## start
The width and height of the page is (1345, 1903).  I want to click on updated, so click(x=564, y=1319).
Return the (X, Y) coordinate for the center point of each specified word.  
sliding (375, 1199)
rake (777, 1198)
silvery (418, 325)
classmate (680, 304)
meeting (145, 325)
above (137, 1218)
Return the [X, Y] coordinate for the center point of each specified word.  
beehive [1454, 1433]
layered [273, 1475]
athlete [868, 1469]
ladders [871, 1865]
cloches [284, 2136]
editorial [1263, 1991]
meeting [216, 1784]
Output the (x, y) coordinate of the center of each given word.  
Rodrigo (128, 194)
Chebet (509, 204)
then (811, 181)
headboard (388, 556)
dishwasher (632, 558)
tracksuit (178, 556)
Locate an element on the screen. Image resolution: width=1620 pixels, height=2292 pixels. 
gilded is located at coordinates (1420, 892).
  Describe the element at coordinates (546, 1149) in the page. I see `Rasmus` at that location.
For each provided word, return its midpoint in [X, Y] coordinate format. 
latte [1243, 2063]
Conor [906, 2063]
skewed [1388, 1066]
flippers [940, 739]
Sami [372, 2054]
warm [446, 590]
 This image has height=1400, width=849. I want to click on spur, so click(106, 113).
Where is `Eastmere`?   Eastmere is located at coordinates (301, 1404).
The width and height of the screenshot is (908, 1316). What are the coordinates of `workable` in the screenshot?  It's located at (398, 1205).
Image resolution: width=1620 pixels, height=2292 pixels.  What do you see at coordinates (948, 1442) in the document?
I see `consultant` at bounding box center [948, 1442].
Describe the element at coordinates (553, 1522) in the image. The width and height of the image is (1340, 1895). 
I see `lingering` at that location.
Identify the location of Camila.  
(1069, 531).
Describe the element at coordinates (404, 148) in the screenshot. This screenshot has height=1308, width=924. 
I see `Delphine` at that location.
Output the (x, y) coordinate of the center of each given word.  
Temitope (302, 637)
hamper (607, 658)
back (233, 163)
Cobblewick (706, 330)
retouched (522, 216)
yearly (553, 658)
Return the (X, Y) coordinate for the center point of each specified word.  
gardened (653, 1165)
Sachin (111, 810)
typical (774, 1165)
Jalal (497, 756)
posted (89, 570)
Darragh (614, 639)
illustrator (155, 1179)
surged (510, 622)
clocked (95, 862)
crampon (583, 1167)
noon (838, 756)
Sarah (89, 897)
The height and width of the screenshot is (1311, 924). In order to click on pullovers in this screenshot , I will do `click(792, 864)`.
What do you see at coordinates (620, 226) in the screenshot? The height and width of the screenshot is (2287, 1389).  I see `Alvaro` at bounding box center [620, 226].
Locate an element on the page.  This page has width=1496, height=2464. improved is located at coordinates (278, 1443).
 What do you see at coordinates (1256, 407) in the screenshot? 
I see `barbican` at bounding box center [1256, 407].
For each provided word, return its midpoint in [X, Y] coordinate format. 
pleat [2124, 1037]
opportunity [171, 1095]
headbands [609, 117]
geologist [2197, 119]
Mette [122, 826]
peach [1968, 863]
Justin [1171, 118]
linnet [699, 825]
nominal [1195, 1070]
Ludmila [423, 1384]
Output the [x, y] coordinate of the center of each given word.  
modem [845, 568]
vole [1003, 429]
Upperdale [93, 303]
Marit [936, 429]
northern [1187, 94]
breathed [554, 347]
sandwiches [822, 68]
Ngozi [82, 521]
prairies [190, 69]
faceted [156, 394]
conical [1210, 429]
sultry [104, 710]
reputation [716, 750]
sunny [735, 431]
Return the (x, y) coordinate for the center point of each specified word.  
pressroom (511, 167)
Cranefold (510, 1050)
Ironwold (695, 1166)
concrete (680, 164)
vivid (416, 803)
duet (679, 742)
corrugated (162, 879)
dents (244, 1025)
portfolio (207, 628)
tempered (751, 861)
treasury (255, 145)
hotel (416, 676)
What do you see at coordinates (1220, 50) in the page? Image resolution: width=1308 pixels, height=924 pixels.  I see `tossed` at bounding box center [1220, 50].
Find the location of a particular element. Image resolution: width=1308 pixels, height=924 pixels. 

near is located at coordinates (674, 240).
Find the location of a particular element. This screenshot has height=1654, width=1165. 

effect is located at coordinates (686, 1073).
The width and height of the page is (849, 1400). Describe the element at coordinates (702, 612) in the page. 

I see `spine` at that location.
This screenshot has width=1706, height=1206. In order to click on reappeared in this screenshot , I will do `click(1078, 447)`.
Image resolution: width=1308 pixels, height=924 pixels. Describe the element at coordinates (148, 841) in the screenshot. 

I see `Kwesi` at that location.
## end
_WHAT THE EXERCISE ASKS_
Please write out all the items again, changing every "center point" to "middle point" and leaving everything else as it is.

_RESULT OF THIS EXERCISE_
The width and height of the page is (1345, 1903).  I want to click on updated, so click(x=564, y=1319).
Return the (X, Y) coordinate for the middle point of each specified word.  
sliding (375, 1199)
rake (777, 1198)
silvery (418, 325)
classmate (680, 304)
meeting (145, 325)
above (137, 1218)
Return the [X, Y] coordinate for the middle point of each specified word.  
beehive [1454, 1433]
layered [273, 1475]
athlete [868, 1469]
ladders [871, 1865]
cloches [284, 2136]
editorial [1263, 1991]
meeting [216, 1784]
Output the (x, y) coordinate of the center of each given word.  
Rodrigo (128, 194)
Chebet (509, 204)
then (811, 181)
headboard (388, 556)
dishwasher (632, 558)
tracksuit (178, 556)
Locate an element on the screen. Image resolution: width=1620 pixels, height=2292 pixels. 
gilded is located at coordinates (1420, 892).
  Describe the element at coordinates (546, 1149) in the page. I see `Rasmus` at that location.
For each provided word, return its midpoint in [X, Y] coordinate format. 
latte [1243, 2063]
Conor [906, 2063]
skewed [1388, 1066]
flippers [940, 739]
Sami [372, 2054]
warm [446, 590]
 This image has height=1400, width=849. I want to click on spur, so click(106, 113).
Where is `Eastmere`?   Eastmere is located at coordinates (301, 1404).
The width and height of the screenshot is (908, 1316). What are the coordinates of `workable` in the screenshot?  It's located at (398, 1205).
Image resolution: width=1620 pixels, height=2292 pixels.  What do you see at coordinates (948, 1442) in the document?
I see `consultant` at bounding box center [948, 1442].
Describe the element at coordinates (553, 1522) in the image. The width and height of the image is (1340, 1895). 
I see `lingering` at that location.
Identify the location of Camila.  
(1069, 531).
Describe the element at coordinates (404, 148) in the screenshot. This screenshot has height=1308, width=924. 
I see `Delphine` at that location.
Output the (x, y) coordinate of the center of each given word.  
Temitope (302, 637)
hamper (607, 658)
back (233, 163)
Cobblewick (706, 330)
retouched (522, 216)
yearly (553, 658)
Return the (X, Y) coordinate for the middle point of each specified word.  
gardened (653, 1165)
Sachin (111, 810)
typical (774, 1165)
Jalal (497, 756)
posted (89, 570)
Darragh (614, 639)
illustrator (155, 1179)
surged (510, 622)
clocked (95, 862)
crampon (583, 1167)
noon (838, 756)
Sarah (89, 897)
The height and width of the screenshot is (1311, 924). In order to click on pullovers in this screenshot , I will do `click(792, 864)`.
What do you see at coordinates (620, 226) in the screenshot? The height and width of the screenshot is (2287, 1389).  I see `Alvaro` at bounding box center [620, 226].
Locate an element on the page.  This page has width=1496, height=2464. improved is located at coordinates (278, 1443).
 What do you see at coordinates (1256, 407) in the screenshot? 
I see `barbican` at bounding box center [1256, 407].
For each provided word, return its midpoint in [X, Y] coordinate format. 
pleat [2124, 1037]
opportunity [171, 1095]
headbands [609, 117]
geologist [2197, 119]
Mette [122, 826]
peach [1968, 863]
Justin [1171, 118]
linnet [699, 825]
nominal [1195, 1070]
Ludmila [423, 1384]
Output the [x, y] coordinate of the center of each given word.  
modem [845, 568]
vole [1003, 429]
Upperdale [93, 303]
Marit [936, 429]
northern [1187, 94]
breathed [554, 347]
sandwiches [822, 68]
Ngozi [82, 521]
prairies [190, 69]
faceted [156, 394]
conical [1210, 429]
sultry [104, 710]
reputation [716, 750]
sunny [735, 431]
Return the (x, y) coordinate for the middle point of each specified word.  
pressroom (511, 167)
Cranefold (510, 1050)
Ironwold (695, 1166)
concrete (680, 164)
vivid (416, 803)
duet (679, 742)
corrugated (162, 879)
dents (244, 1025)
portfolio (207, 628)
tempered (751, 861)
treasury (255, 145)
hotel (416, 676)
What do you see at coordinates (1220, 50) in the page? Image resolution: width=1308 pixels, height=924 pixels.  I see `tossed` at bounding box center [1220, 50].
Find the location of a particular element. Image resolution: width=1308 pixels, height=924 pixels. 

near is located at coordinates (674, 240).
Find the location of a particular element. This screenshot has height=1654, width=1165. 

effect is located at coordinates (686, 1073).
The width and height of the page is (849, 1400). Describe the element at coordinates (702, 612) in the page. 

I see `spine` at that location.
This screenshot has width=1706, height=1206. In order to click on reappeared in this screenshot , I will do `click(1078, 447)`.
Image resolution: width=1308 pixels, height=924 pixels. Describe the element at coordinates (148, 841) in the screenshot. 

I see `Kwesi` at that location.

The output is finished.